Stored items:
......
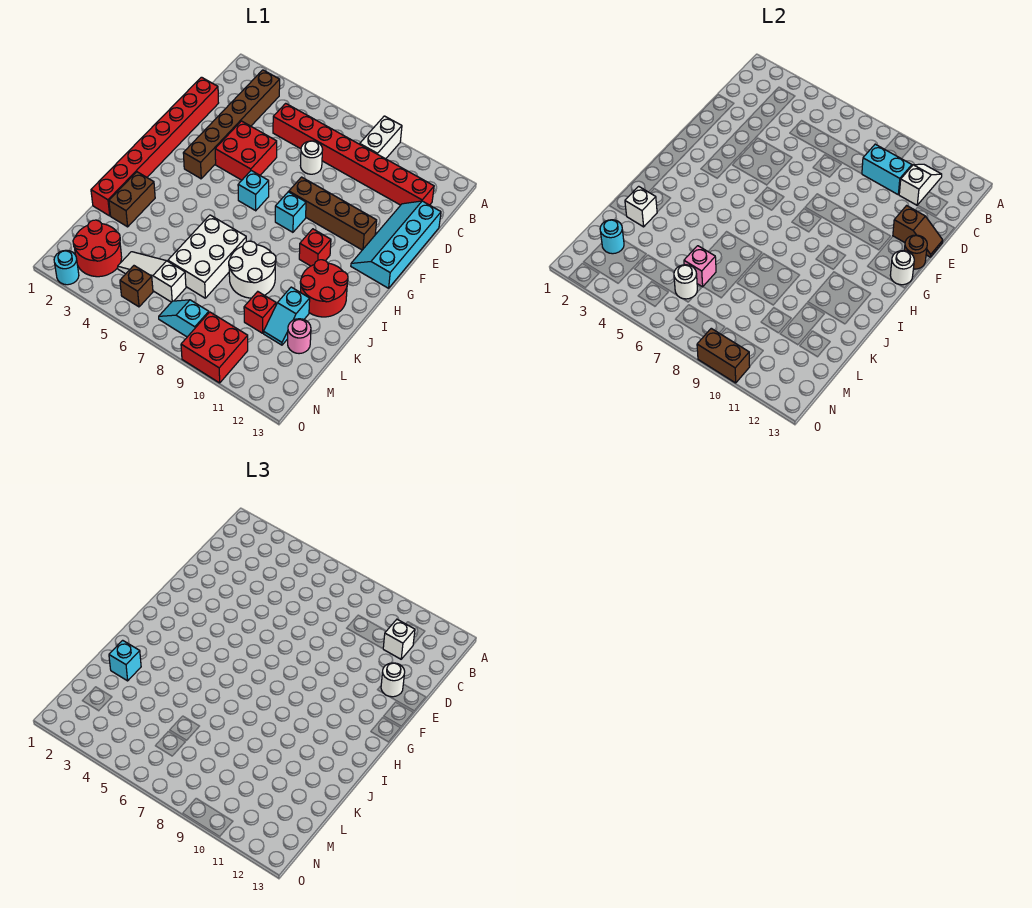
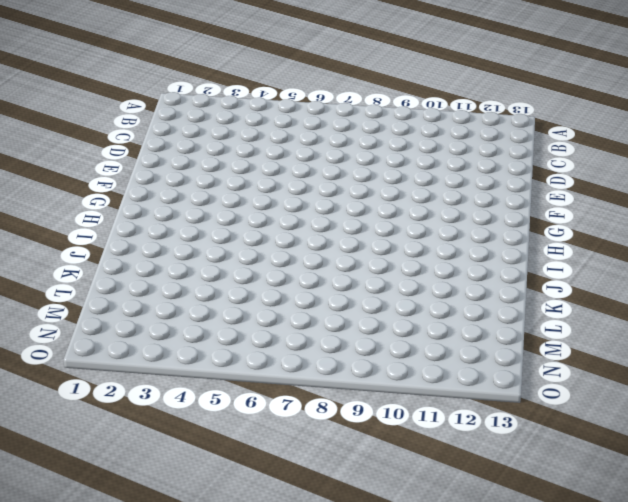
none -> white brick A9:B9 level 1
none -> brown brick B3:G3 level 1
none -> red brick C5:C12 level 1
none -> red brick D1:K1 level 1

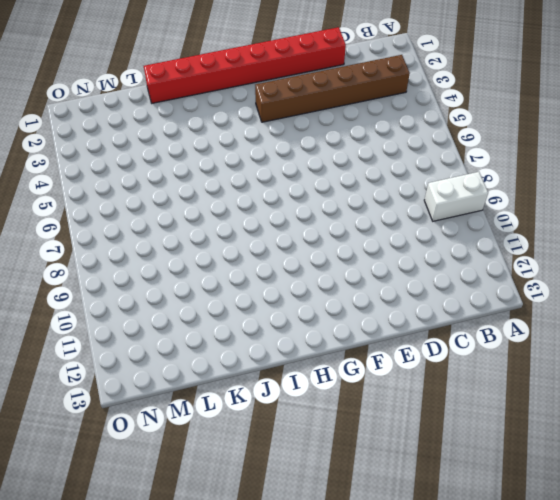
none -> red brick C5:C12 level 1
none -> white round brick D7 level 1
none -> cyan slope D12:G13 level 1 top 13
none -> red brick E4:F5 level 1

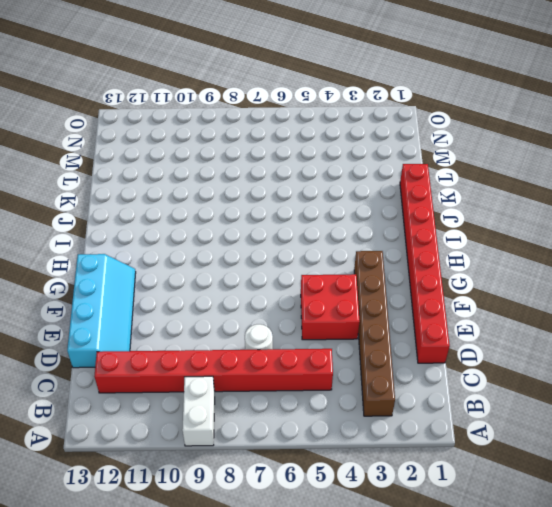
none -> brown brick F8:F11 level 1
none -> cyan brick G6 level 1
none -> cyan brick G8 level 1
none -> red brick H10 level 1

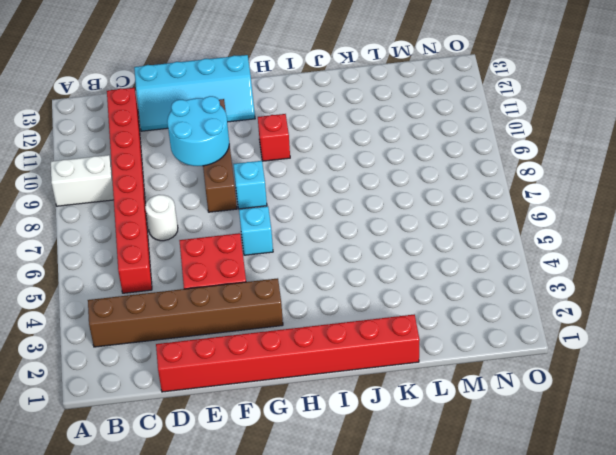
cyan round brick E9:F10 level 2 -> none
none -> red round brick I11:J12 level 1
none -> brown brick J2:K2 level 1
none -> white brick J6:L7 level 1
none -> white round brick J8:K9 level 1

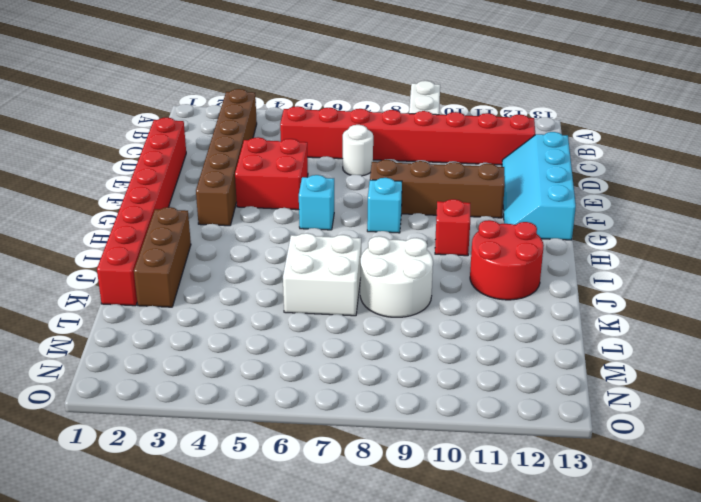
brown brick I2:K2 level 1 -> brown brick J2:K2 level 1
white brick J6:K7 level 1 -> white brick J6:L7 level 1
none -> cyan slope K11:L11 level 1 top K
none -> red brick L10 level 1
none -> pink round brick L12 level 1
none -> red round brick M2:N3 level 1

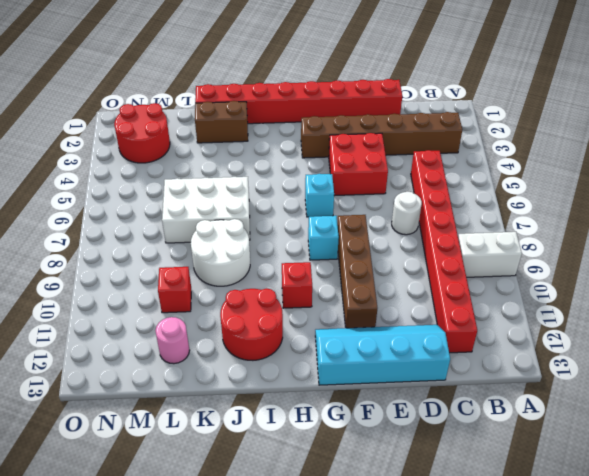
none -> cyan slope K11:L11 level 1 top K
none -> white slope M4:M6 level 1 top 6
none -> brown brick N5 level 1
none -> cyan slope N7:N8 level 1 top 8

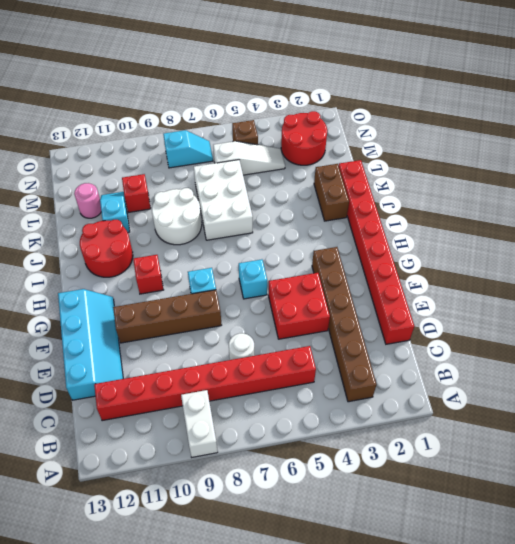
none -> red brick N9:O10 level 1
none -> cyan round brick O2 level 1
none -> white slope B11:C11 level 2 top C
none -> cyan brick C9:C10 level 2

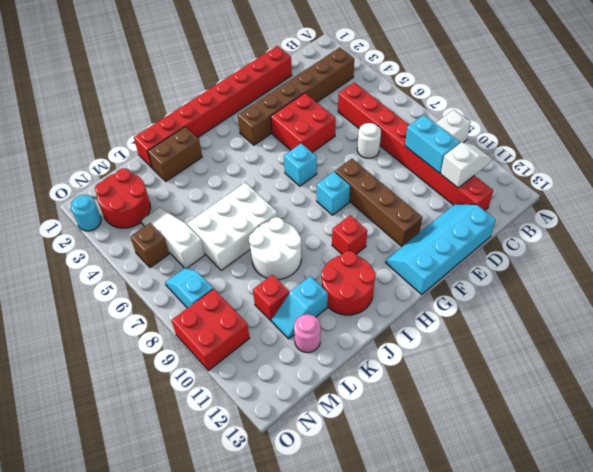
none -> brown slope E12:E13 level 2 top 12
none -> brown round brick F13 level 2
none -> white round brick G13 level 2
none -> white brick K2 level 2

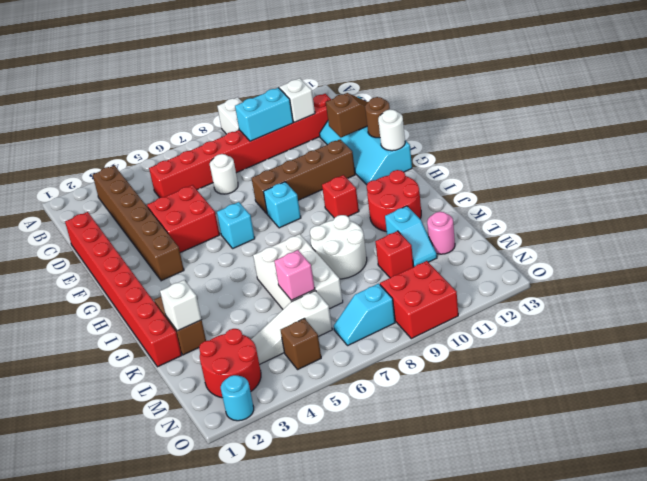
none -> cyan round brick M2 level 2
none -> white round brick M6 level 2
none -> brown brick O9:O10 level 2
none -> white brick C11 level 3

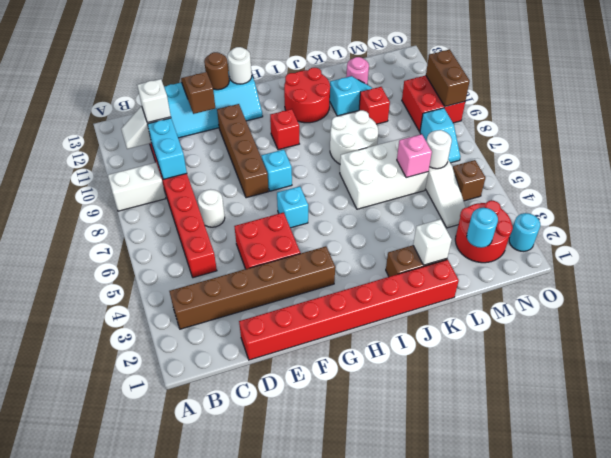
none -> white round brick E12 level 3
none -> cyan brick K2 level 3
......
_What the task asks_
Please return exactly, and only, the lines from the one containing "none -> white round brick M6 level 2" through the end of the records, with both end lines kept and every picture dropped.

_Task solution_
none -> white round brick M6 level 2
none -> brown brick O9:O10 level 2
none -> white brick C11 level 3

none -> white round brick E12 level 3
none -> cyan brick K2 level 3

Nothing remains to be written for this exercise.